**Work to be completed**
Each line from the one with "building: none -> [10,244,105,337]" through the last line of the material is to be printed exactly; no other line and no picture belongs in the copy.

-- Data to process follows --

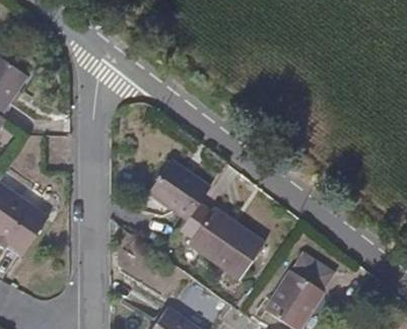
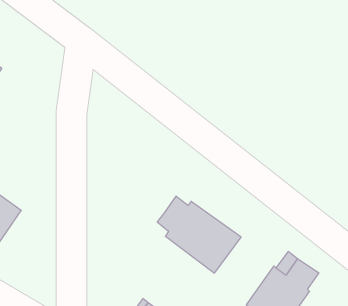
building: [147,157,209,218] -> none

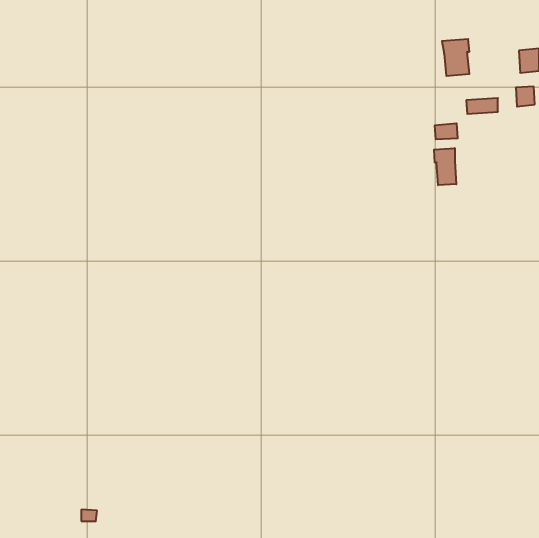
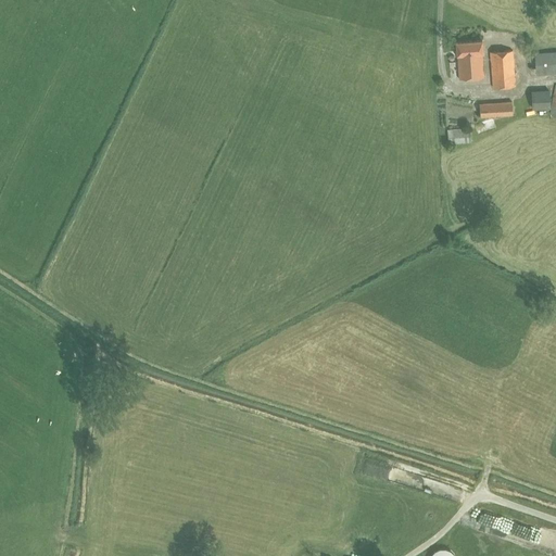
building: none -> [490,51,516,88]
building: [434,148,456,185] -> none

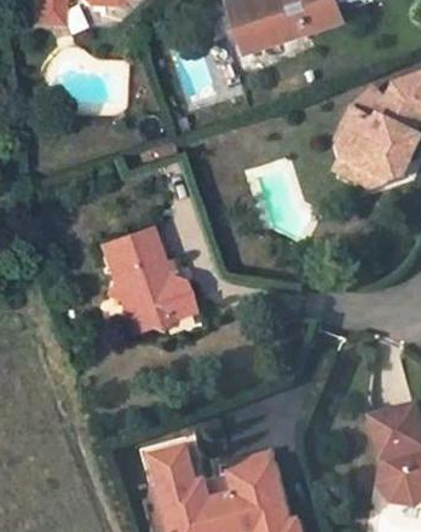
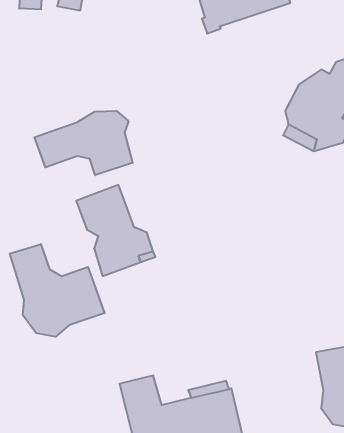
building: none -> [34,111,133,175]
building: none -> [10,244,105,337]

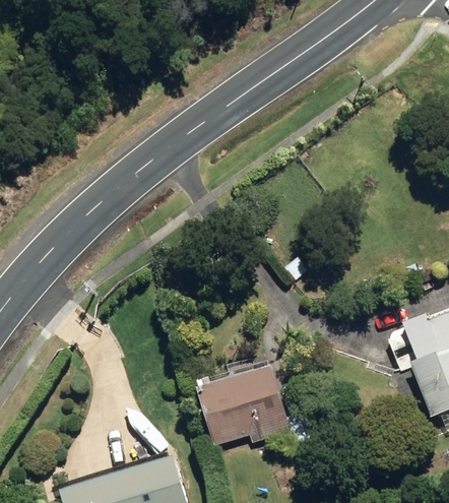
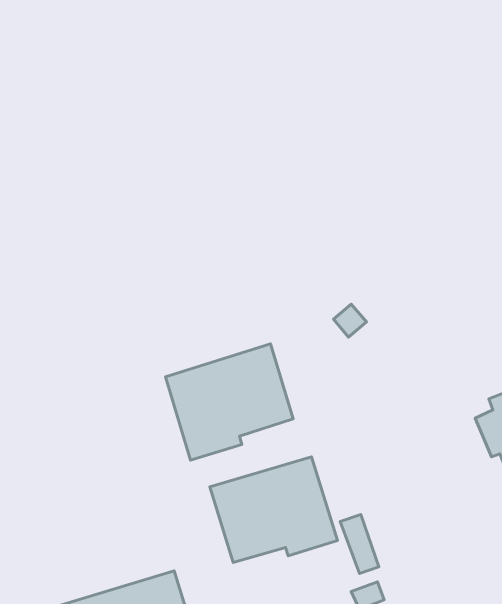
building: none -> [165,344,293,460]

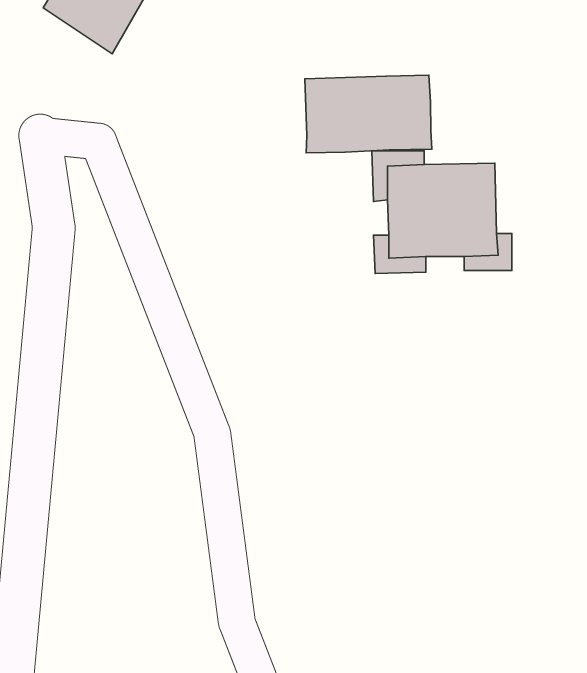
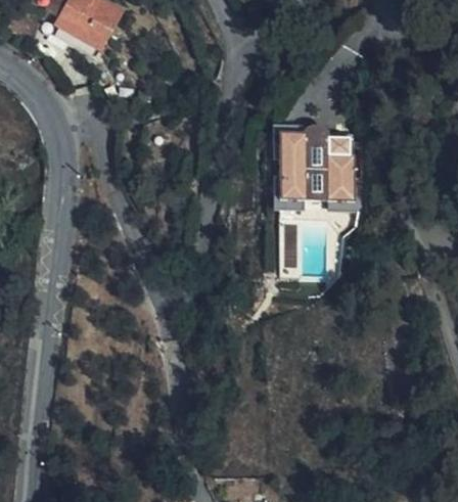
building: [305,75,432,153] -> none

-- Data to process concluded --

**Solution for this problem**
building: none -> [10,244,105,337]

building: none -> [165,344,293,460]

building: [305,75,432,153] -> none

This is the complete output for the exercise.